* _Problem description_
Please output every record below exactly as written, leaving out any pictures.

Data for this exercise below:

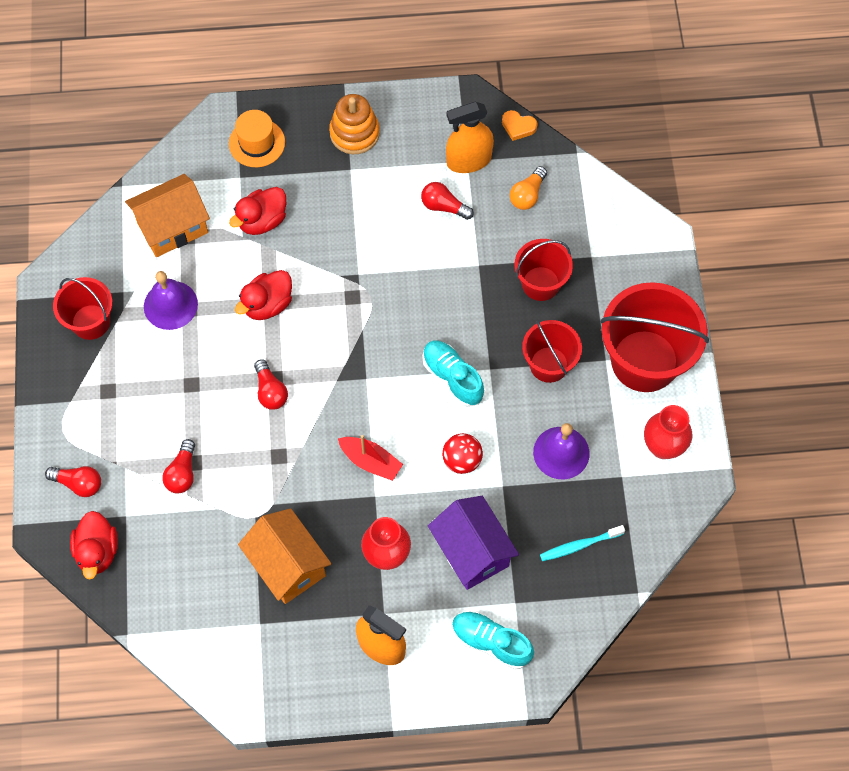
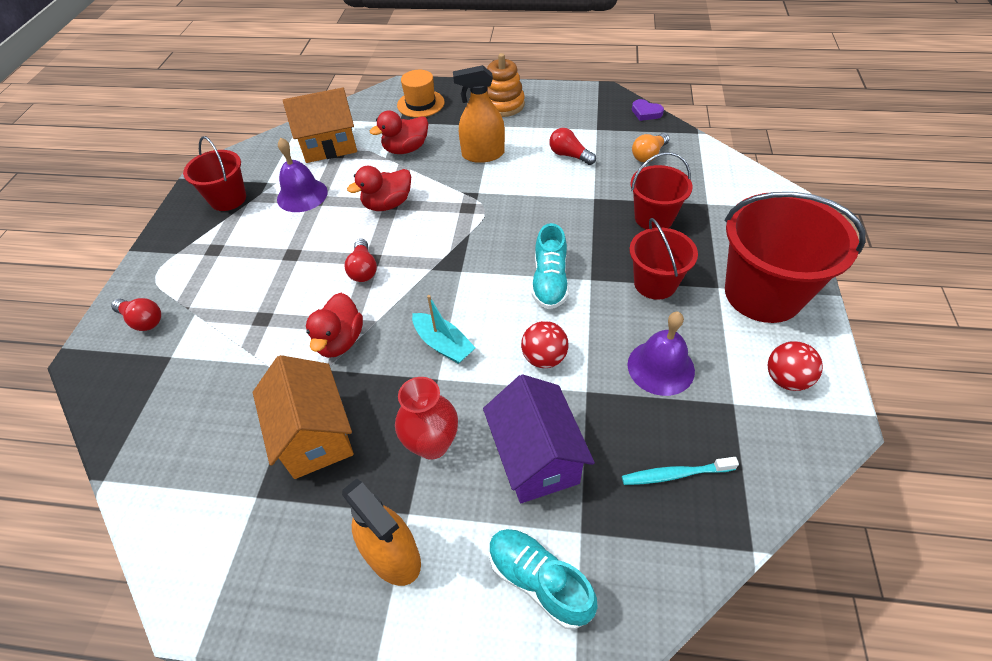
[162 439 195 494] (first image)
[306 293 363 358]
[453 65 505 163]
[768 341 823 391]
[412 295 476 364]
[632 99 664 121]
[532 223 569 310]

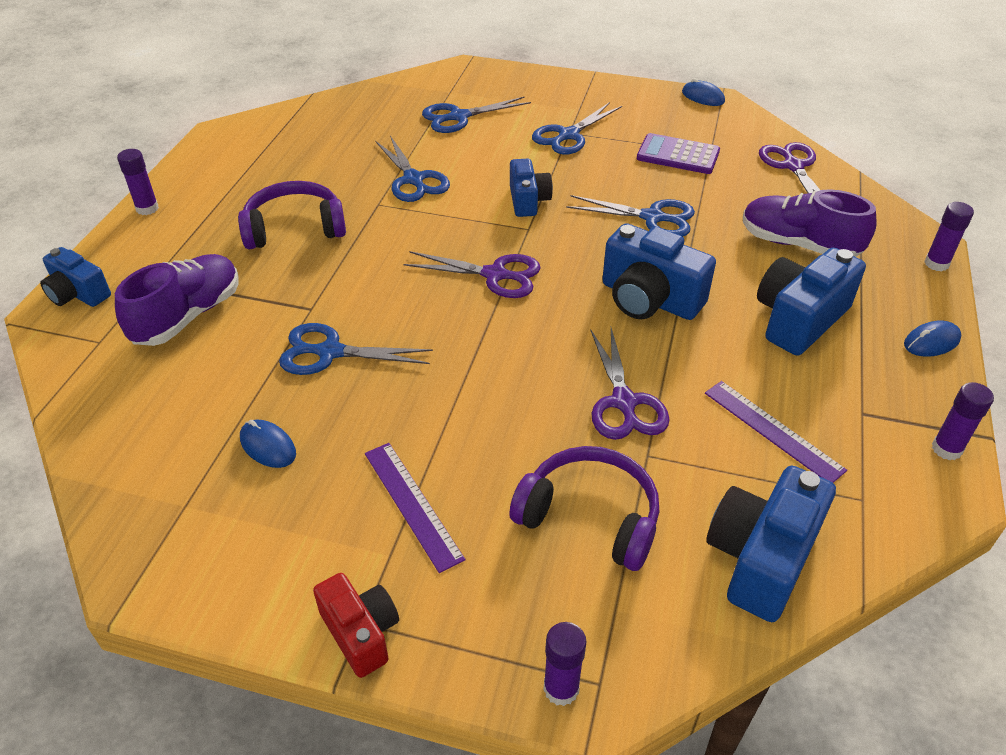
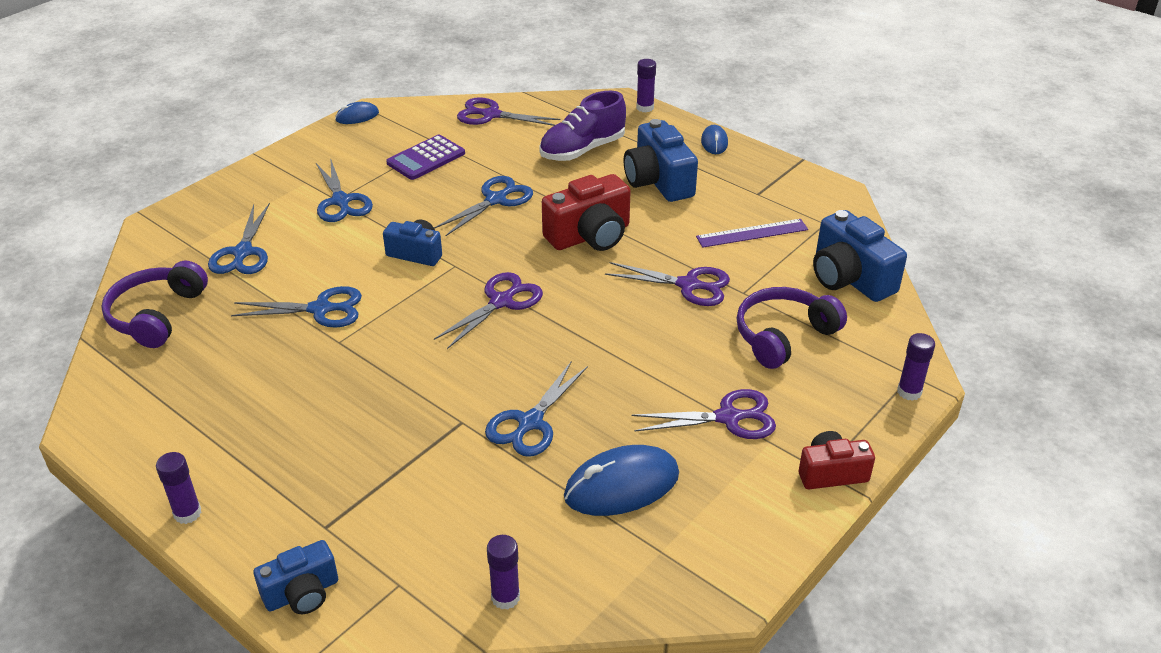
[115 254 239 346] (first image)
[101 261 208 348]
[487 535 520 610]
[632 389 776 439]
[542 174 631 251]
[564 445 679 516]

End of Data for this exercise.

* _Output for this task_
[162 439 195 494] (first image)
[306 293 363 358]
[453 65 505 163]
[768 341 823 391]
[412 295 476 364]
[632 99 664 121]
[532 223 569 310]

[115 254 239 346] (first image)
[101 261 208 348]
[487 535 520 610]
[632 389 776 439]
[542 174 631 251]
[564 445 679 516]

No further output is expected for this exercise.